╭──
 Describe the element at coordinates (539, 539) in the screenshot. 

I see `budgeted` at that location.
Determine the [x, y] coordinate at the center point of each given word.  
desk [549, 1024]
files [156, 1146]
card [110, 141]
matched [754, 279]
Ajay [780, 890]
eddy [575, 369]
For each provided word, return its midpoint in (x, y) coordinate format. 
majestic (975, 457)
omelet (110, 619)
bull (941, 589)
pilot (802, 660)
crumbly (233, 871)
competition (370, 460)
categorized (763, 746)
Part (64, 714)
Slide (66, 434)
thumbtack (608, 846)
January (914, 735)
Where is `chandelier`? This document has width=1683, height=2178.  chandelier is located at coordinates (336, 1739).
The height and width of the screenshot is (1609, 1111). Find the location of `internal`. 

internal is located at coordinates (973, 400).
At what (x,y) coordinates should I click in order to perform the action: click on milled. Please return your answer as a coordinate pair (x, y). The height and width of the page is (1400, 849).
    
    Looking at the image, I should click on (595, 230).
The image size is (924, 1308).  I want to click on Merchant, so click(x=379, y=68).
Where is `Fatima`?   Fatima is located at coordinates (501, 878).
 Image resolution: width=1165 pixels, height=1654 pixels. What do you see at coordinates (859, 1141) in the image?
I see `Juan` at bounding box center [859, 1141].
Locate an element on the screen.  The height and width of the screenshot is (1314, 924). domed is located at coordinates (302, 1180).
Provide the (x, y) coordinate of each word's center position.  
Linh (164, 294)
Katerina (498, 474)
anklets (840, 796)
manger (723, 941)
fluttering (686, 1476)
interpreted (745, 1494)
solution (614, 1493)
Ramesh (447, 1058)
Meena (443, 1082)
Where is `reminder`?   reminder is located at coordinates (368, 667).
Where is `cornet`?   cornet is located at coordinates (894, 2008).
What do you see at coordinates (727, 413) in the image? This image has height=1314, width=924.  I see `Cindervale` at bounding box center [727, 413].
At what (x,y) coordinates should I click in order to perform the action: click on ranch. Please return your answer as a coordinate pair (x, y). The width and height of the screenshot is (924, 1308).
╰──
_Work to complete_
Show each line of the material above that includes the word "element".

_Answer to this exercise_
 Describe the element at coordinates (539, 539) in the screenshot. 
Locate an element on the screen.  The height and width of the screenshot is (1314, 924). domed is located at coordinates (302, 1180).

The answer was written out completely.